STATED PROBLEM -> Count the lines below that contain the string "instrumentName". Give only the number.
--- BEGIN DATA FOR PROCESSING ---
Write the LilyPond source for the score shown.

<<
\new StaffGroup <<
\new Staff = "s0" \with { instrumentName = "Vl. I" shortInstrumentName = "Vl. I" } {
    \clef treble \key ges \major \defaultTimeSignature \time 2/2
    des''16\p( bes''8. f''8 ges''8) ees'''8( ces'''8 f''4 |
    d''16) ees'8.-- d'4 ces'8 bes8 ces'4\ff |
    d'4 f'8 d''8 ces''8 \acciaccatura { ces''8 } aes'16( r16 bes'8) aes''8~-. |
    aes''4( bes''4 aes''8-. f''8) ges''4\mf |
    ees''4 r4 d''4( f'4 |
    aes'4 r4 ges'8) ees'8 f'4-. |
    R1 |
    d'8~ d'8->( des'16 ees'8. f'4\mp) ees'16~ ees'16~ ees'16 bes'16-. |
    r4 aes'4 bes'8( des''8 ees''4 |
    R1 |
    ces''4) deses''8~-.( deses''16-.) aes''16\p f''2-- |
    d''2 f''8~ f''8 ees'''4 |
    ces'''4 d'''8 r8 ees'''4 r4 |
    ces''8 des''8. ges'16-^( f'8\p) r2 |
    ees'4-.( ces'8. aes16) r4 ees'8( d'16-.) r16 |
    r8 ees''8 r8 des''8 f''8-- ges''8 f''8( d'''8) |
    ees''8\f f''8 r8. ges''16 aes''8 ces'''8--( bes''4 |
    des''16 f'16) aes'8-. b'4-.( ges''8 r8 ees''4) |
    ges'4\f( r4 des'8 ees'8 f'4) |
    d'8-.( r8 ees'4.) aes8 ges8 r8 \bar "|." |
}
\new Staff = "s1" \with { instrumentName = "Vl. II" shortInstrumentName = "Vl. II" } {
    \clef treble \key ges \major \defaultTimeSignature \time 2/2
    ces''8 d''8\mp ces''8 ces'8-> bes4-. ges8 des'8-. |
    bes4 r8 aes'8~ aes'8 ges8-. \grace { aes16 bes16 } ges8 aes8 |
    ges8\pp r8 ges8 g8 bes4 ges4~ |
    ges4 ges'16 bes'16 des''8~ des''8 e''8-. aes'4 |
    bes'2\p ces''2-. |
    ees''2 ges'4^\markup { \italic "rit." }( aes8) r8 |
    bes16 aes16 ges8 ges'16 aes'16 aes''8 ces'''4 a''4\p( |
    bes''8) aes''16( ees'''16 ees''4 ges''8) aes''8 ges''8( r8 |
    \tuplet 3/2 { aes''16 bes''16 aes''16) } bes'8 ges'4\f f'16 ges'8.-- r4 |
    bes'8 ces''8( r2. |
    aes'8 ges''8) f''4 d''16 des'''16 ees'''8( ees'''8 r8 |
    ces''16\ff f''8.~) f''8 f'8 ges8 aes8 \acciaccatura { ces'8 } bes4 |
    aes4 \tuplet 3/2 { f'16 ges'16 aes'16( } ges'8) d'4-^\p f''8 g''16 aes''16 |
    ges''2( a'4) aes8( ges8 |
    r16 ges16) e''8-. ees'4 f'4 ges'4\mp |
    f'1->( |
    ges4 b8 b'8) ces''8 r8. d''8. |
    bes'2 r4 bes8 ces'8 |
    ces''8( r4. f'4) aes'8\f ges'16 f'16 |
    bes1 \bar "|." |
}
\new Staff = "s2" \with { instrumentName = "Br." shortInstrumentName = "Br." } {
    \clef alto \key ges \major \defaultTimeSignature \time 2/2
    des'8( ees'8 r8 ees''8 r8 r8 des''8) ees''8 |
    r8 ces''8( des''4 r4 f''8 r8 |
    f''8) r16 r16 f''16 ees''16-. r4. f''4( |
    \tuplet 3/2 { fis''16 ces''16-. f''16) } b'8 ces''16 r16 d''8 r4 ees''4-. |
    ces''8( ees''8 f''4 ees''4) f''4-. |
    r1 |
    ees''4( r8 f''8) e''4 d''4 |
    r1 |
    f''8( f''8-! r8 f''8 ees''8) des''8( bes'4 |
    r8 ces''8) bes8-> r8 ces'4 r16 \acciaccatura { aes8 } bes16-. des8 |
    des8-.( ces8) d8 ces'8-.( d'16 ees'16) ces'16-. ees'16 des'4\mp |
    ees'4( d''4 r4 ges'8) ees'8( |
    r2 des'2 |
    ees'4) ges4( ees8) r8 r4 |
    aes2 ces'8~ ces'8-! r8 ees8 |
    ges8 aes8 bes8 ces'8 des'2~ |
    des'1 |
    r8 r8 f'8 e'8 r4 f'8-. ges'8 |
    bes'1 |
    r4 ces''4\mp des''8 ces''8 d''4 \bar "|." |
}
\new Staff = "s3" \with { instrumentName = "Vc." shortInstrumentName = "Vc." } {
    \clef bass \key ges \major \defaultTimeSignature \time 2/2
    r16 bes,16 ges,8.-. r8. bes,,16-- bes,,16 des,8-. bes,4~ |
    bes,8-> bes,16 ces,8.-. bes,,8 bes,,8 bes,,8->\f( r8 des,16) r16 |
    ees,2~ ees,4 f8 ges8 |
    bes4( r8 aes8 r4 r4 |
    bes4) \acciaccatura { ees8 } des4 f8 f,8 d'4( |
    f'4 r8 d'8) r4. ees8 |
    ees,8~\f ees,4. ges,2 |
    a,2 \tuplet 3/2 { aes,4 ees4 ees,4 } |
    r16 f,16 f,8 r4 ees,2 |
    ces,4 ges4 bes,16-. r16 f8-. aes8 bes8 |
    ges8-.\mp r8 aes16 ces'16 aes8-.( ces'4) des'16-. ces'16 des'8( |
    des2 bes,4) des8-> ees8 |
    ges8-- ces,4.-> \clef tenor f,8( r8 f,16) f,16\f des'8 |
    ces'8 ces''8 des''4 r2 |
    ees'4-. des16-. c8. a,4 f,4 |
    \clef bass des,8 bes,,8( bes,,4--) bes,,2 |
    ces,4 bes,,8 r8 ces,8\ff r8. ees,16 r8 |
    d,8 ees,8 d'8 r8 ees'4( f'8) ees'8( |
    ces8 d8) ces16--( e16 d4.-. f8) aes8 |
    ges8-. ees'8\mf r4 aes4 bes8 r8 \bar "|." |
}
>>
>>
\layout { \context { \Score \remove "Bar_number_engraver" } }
--- END DATA FOR PROCESSING ---
RESPONSE TO THE EXERCISE -> 4